WHAT TO PRODUCE: From the line containing "R6: 1M (U1/CV, VS) -> 1M (VB, VS)" down to the last line of the entries, print each line exactly and leave the pictures out.

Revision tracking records
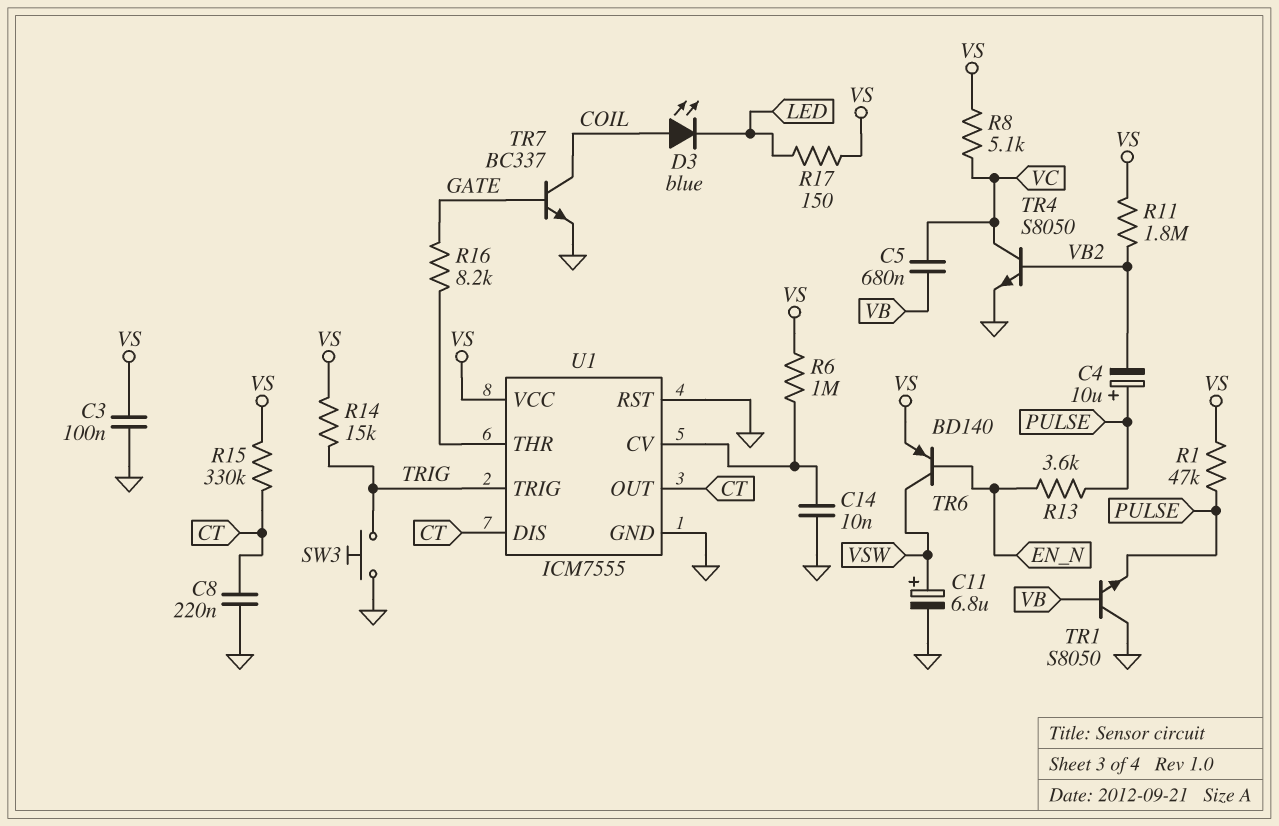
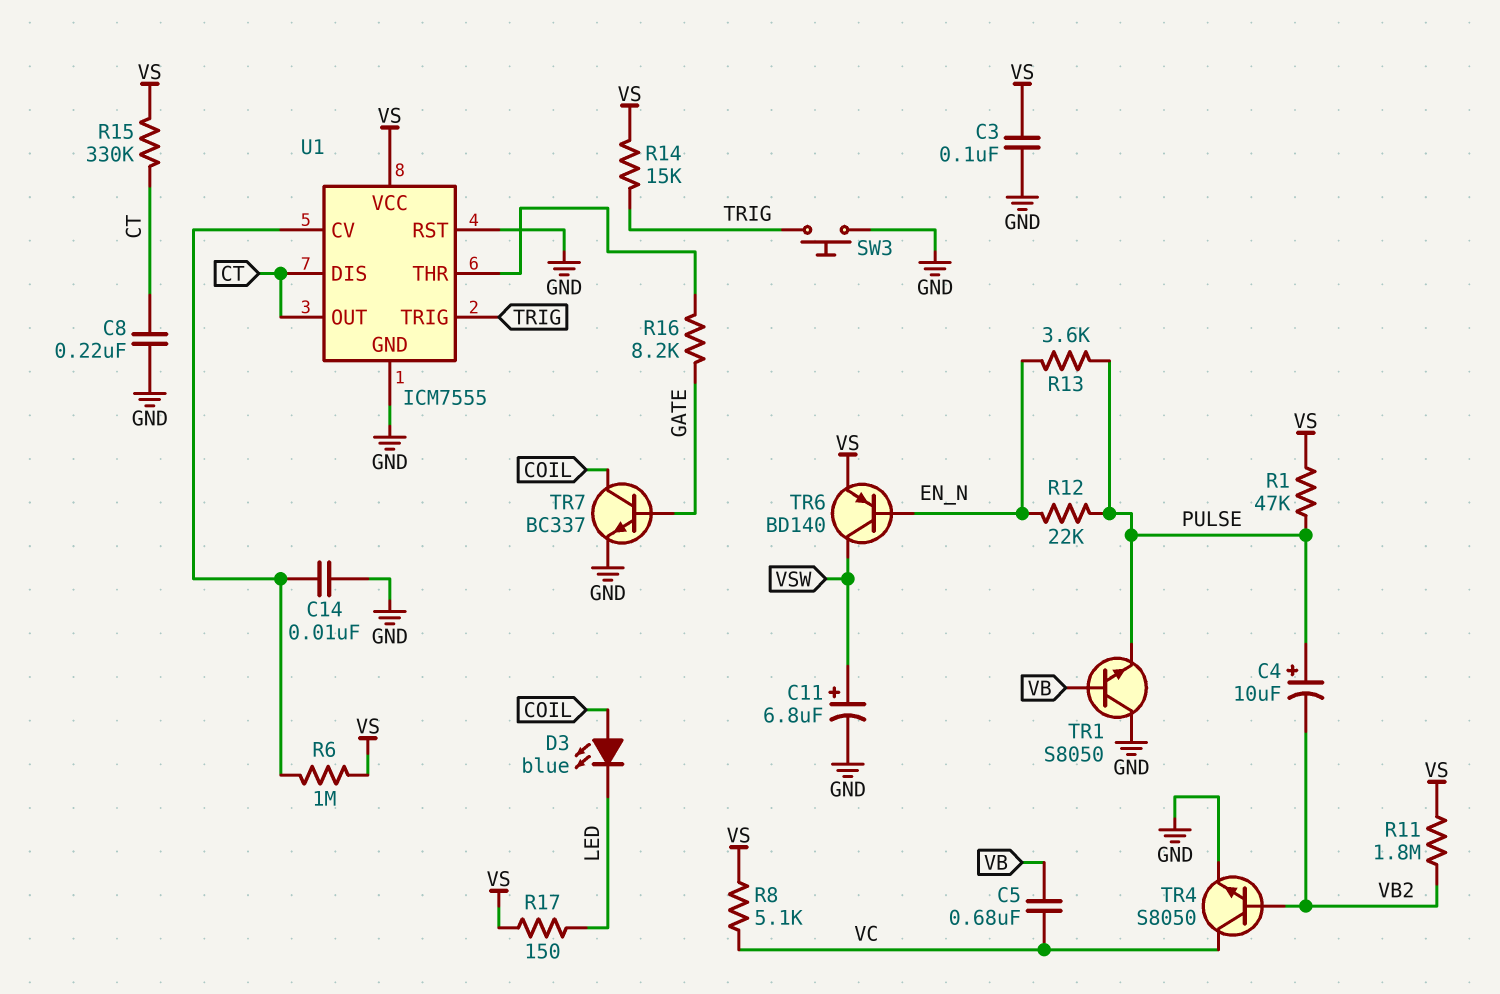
R12: none -> 22k (EN_N, PULSE)

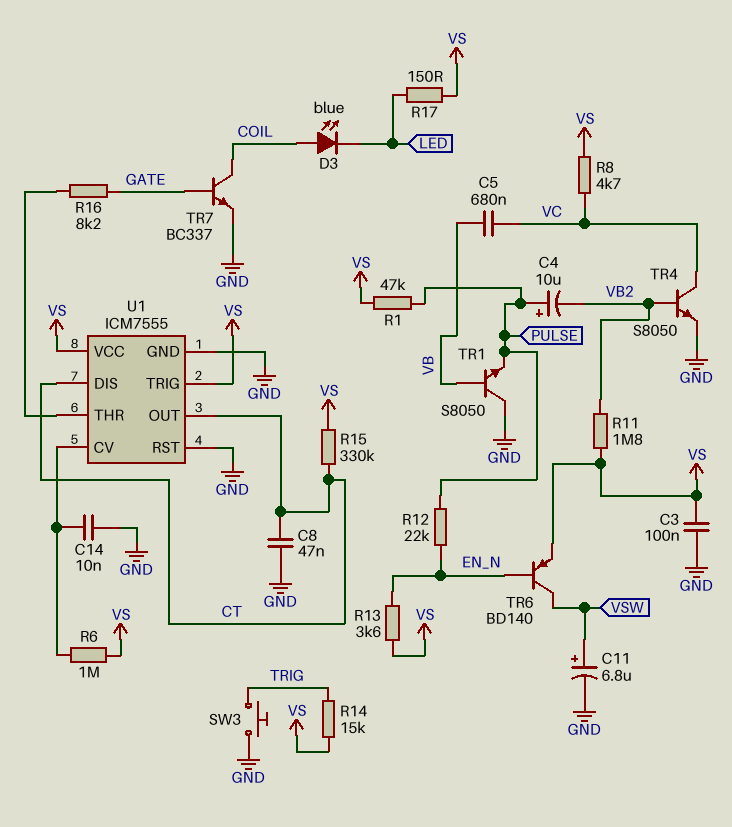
C8: 220nF (CT, GND) -> 47nF (CT, GND)
R8: 5.1k (VC, VS) -> 4.7k (VC, VS)
R13: 3.6k (EN_N, PULSE) -> 3.6k (EN_N, VS)
U1 pin TRIG: TRIG -> VS

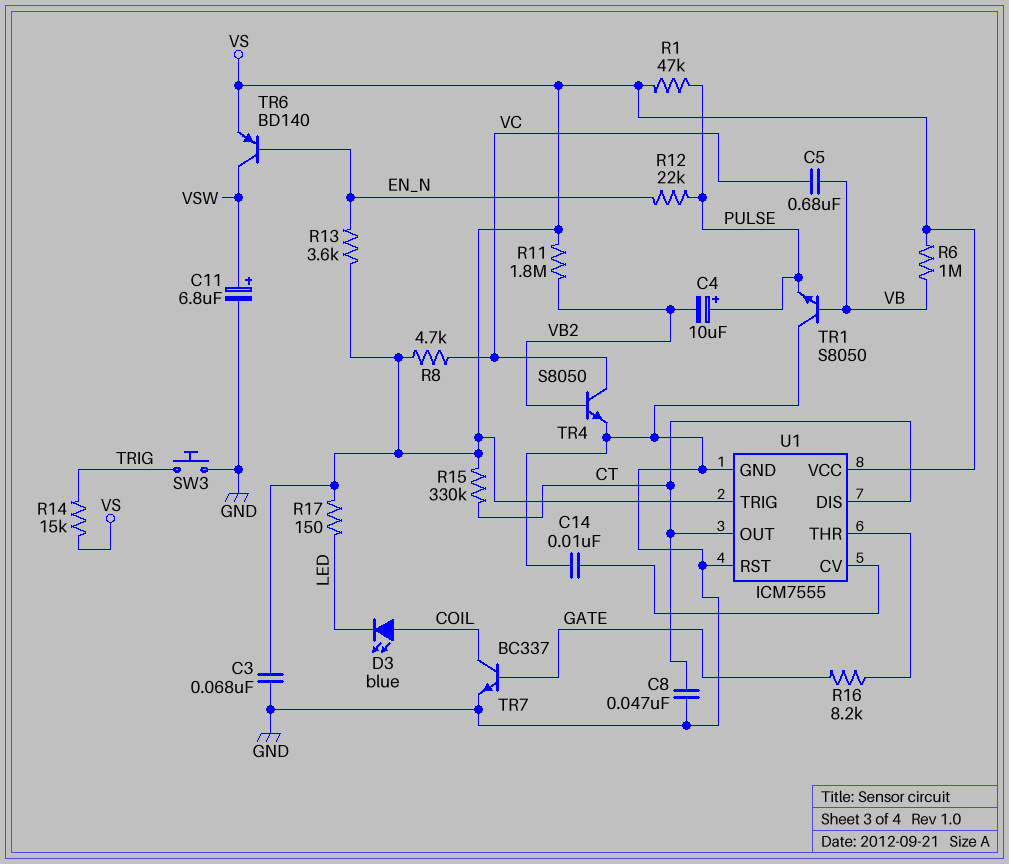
C3: 100nF (GND, VS) -> 68nF (GND, VS)
R6: 1M (U1/CV, VS) -> 1M (VB, VS)

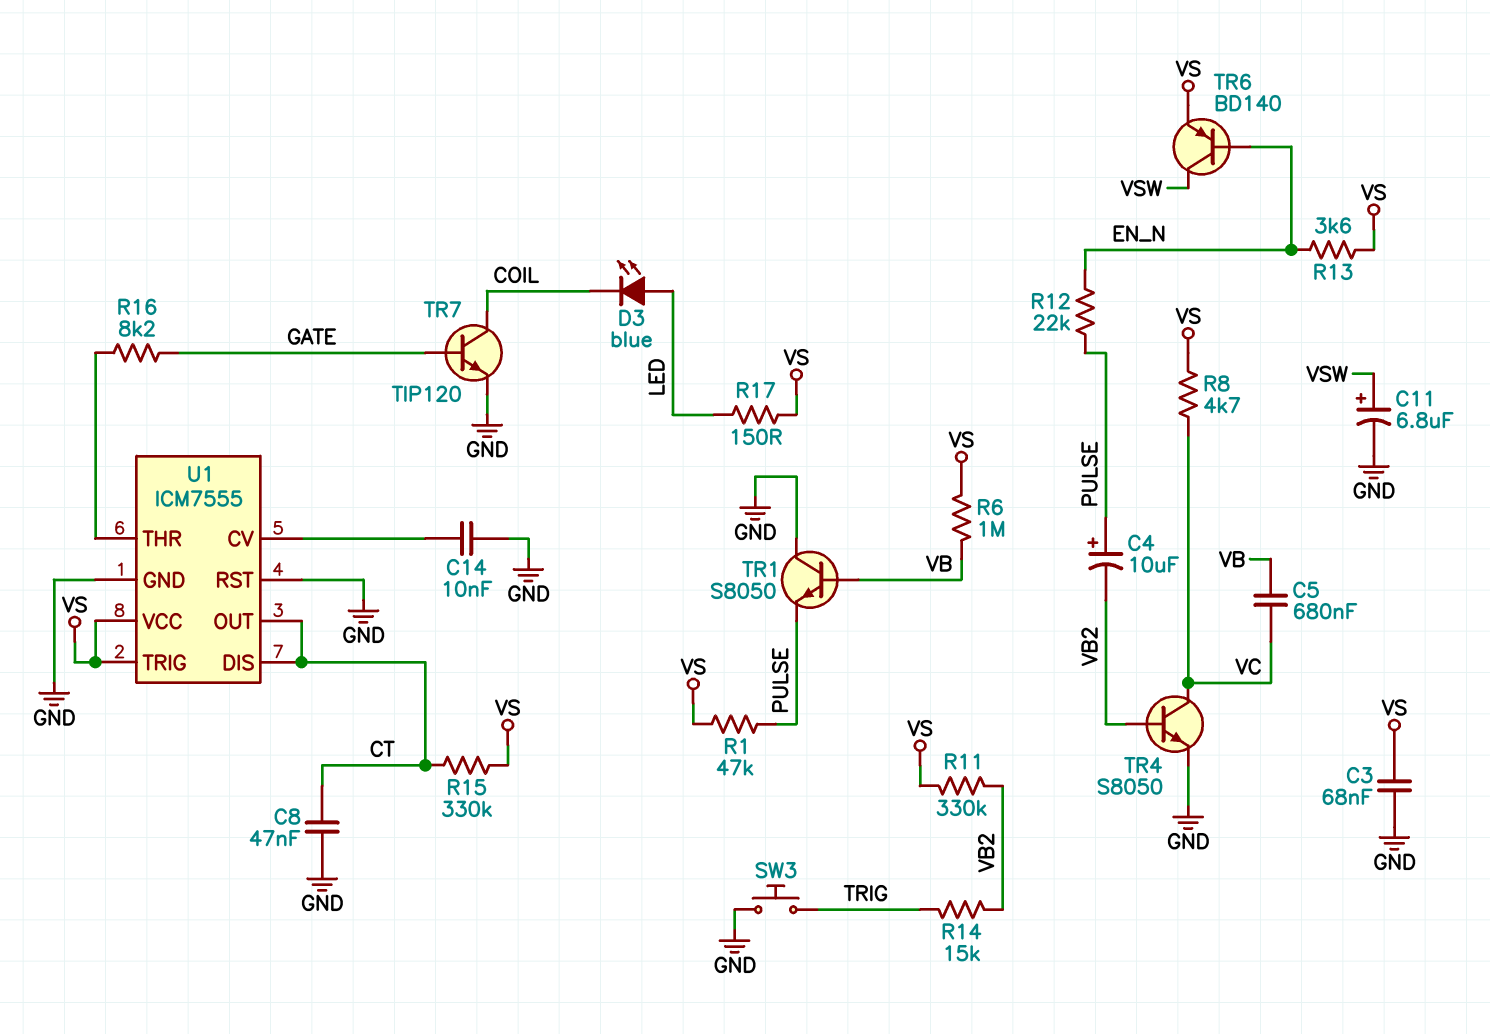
D3: LED blue (A COIL, K LED) -> LED blue (A LED, K COIL)
R11: 1.8M (VB2, VS) -> 330k (VB2, VS)
R14: 15k (TRIG, VS) -> 15k (TRIG, VB2)
TR7: NPN BC337 (B GATE, C COIL, E GND) -> NPN TIP120 (B GATE, C COIL, E GND)

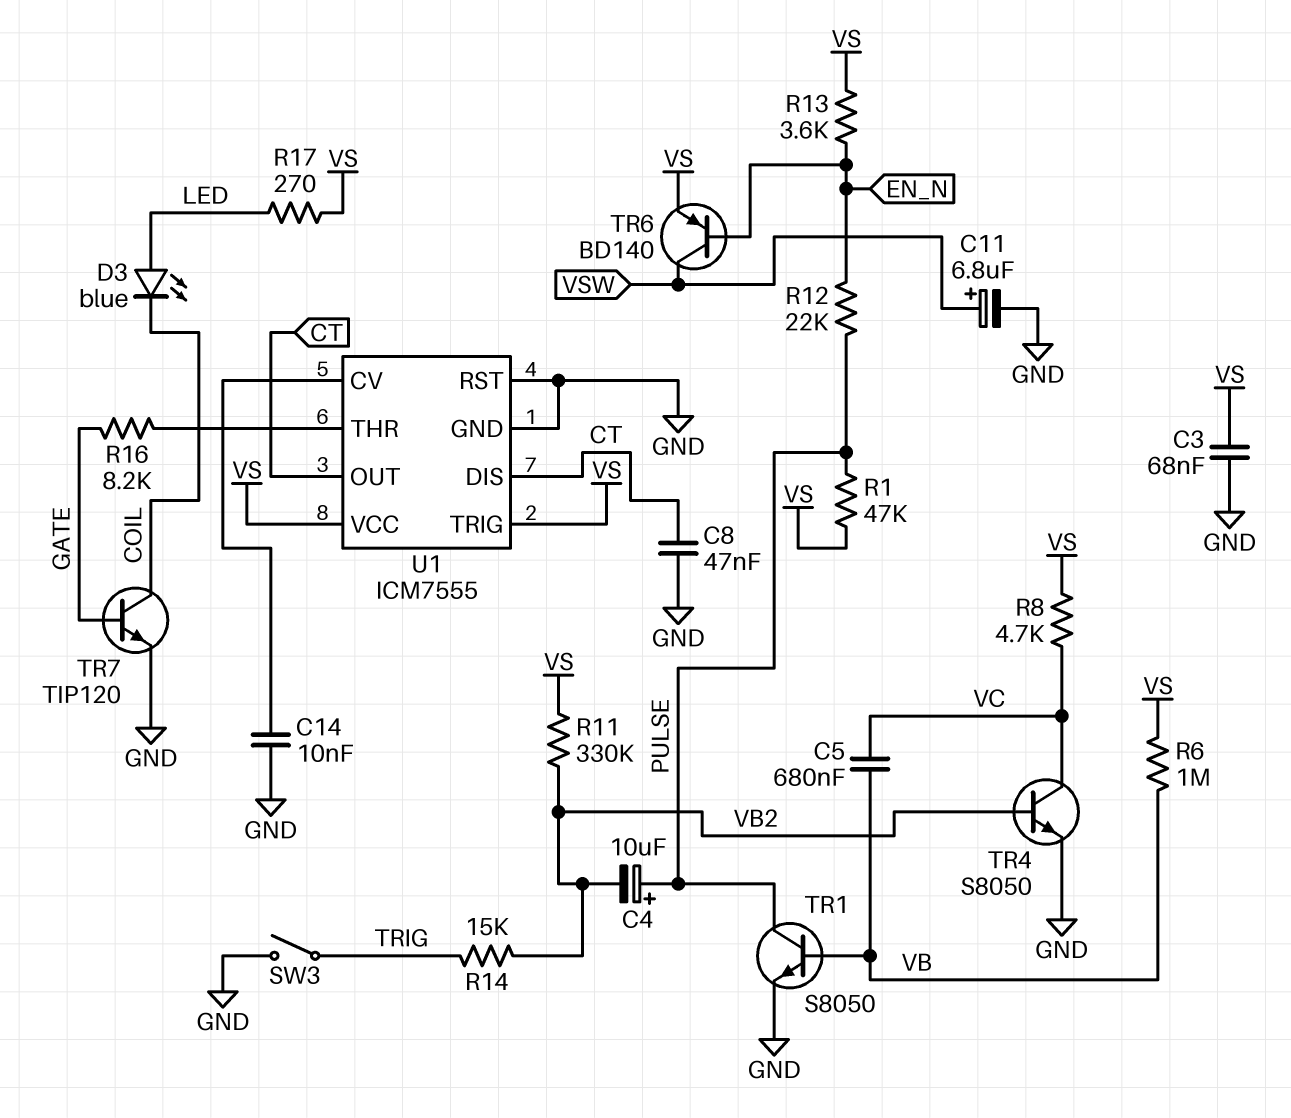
R15: 330k (CT, VS) -> none
R17: 150 (LED, VS) -> 270 (LED, VS)
SW3: button (GND, TRIG) -> switch (GND, TRIG)
TR1: NPN S8050 (B VB, C GND, E PULSE) -> NPN S8050 (B VB, C PULSE, E GND)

ANSWER SPACE:
R6: 1M (U1/CV, VS) -> 1M (VB, VS)

D3: LED blue (A COIL, K LED) -> LED blue (A LED, K COIL)
R11: 1.8M (VB2, VS) -> 330k (VB2, VS)
R14: 15k (TRIG, VS) -> 15k (TRIG, VB2)
TR7: NPN BC337 (B GATE, C COIL, E GND) -> NPN TIP120 (B GATE, C COIL, E GND)

R15: 330k (CT, VS) -> none
R17: 150 (LED, VS) -> 270 (LED, VS)
SW3: button (GND, TRIG) -> switch (GND, TRIG)
TR1: NPN S8050 (B VB, C GND, E PULSE) -> NPN S8050 (B VB, C PULSE, E GND)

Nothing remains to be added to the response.